### [Written problem]
Count the rows in the listing below that contain the word "line", and reply with the number only.

### [Available data]

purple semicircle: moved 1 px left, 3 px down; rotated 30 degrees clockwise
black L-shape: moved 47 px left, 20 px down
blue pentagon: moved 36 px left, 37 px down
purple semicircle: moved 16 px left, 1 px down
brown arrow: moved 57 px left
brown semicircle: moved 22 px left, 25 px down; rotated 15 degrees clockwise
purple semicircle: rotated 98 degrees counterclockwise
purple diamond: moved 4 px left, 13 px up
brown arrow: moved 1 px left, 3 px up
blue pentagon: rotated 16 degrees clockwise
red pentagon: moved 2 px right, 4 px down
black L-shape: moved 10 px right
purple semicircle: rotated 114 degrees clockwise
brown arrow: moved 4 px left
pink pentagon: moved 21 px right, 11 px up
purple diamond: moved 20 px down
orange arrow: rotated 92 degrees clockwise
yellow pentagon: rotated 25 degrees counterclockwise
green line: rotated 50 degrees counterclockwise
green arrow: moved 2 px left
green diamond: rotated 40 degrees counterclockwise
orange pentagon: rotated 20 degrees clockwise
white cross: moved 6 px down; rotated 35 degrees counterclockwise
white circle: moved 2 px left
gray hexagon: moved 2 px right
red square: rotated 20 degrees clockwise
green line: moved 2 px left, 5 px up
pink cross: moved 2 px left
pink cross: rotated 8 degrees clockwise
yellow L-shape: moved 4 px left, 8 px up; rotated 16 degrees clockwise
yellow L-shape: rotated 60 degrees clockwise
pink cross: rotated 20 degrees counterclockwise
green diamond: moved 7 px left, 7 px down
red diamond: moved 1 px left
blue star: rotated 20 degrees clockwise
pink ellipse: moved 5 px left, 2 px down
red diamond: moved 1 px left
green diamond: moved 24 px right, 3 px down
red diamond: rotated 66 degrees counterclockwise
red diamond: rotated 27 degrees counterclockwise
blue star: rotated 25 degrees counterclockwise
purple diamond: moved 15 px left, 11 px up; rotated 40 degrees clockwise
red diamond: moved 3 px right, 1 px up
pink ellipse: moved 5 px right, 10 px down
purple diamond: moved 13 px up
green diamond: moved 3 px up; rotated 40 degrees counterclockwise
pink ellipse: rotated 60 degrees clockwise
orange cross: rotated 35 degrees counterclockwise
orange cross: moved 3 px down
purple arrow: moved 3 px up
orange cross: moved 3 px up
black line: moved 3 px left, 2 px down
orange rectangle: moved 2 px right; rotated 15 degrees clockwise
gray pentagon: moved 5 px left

* * *

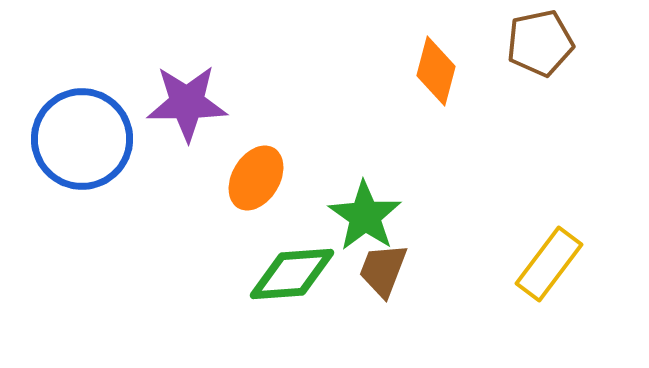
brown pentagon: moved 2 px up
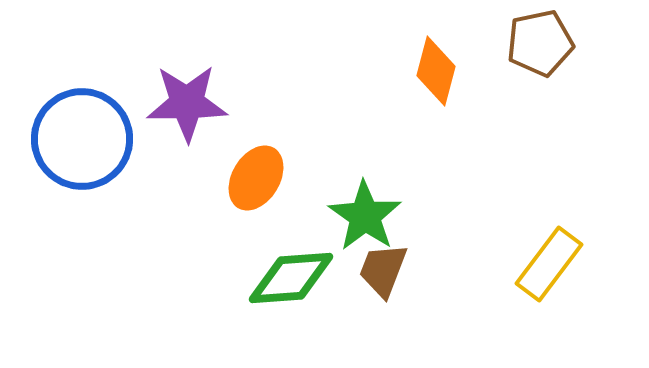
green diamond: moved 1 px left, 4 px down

### [Response]
3